◆ What you should do
Images aside, return all the entries exactly.

Data extracted from a collection
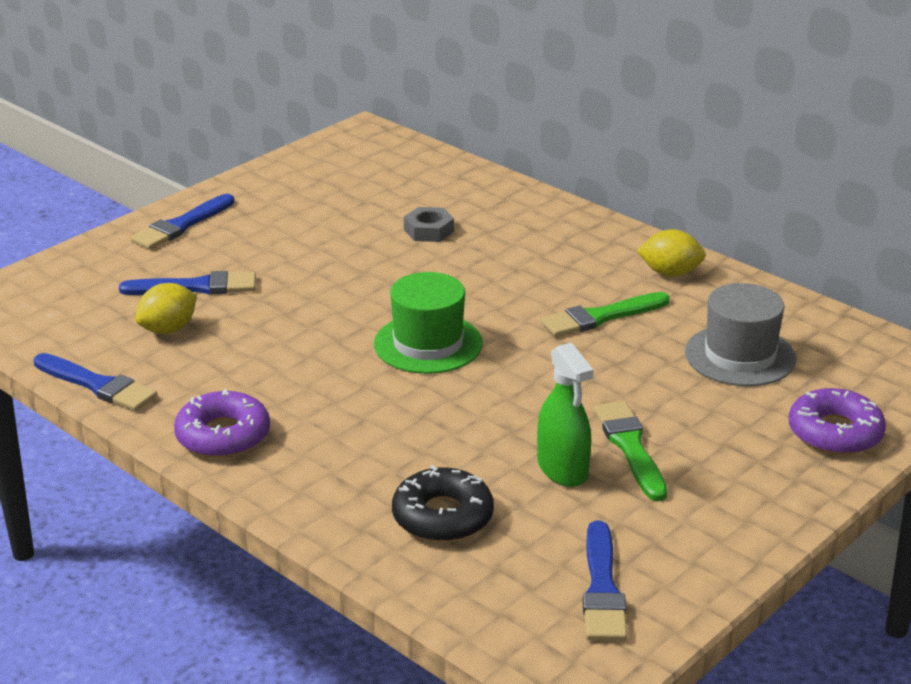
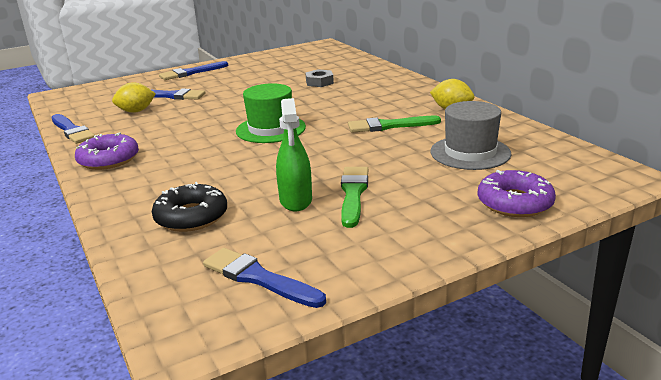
camera: 20 degrees right, 5 degrees down
(602, 589) = (259, 278): blue brush -> blue brush turned 105 degrees clockwise

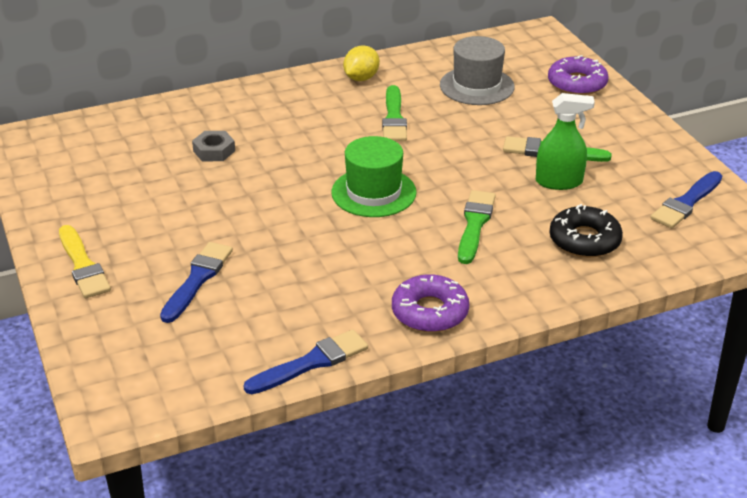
camera: 85 degrees left, 10 degrees up
(136, 111) = (253, 308): yellow lemon -> none
(191, 72) = (83, 265): blue brush -> yellow brush
(223, 167) = (475, 224): none -> green brush

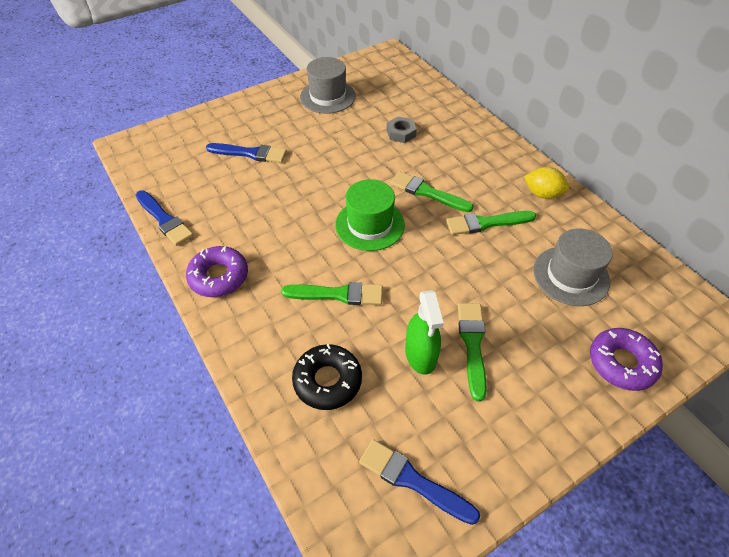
camera: 80 degrees right, 15 degrees up
(83, 265) = (260, 105): yellow brush -> none
(97, 201) = (327, 96): none -> grey hat
(333, 147) = (427, 192): none -> green brush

◆ Response to the task
camera: 20 degrees right, 5 degrees down
(602, 589) = (259, 278): blue brush -> blue brush turned 105 degrees clockwise

camera: 85 degrees left, 10 degrees up
(136, 111) = (253, 308): yellow lemon -> none
(191, 72) = (83, 265): blue brush -> yellow brush
(223, 167) = (475, 224): none -> green brush

camera: 80 degrees right, 15 degrees up
(83, 265) = (260, 105): yellow brush -> none
(97, 201) = (327, 96): none -> grey hat
(333, 147) = (427, 192): none -> green brush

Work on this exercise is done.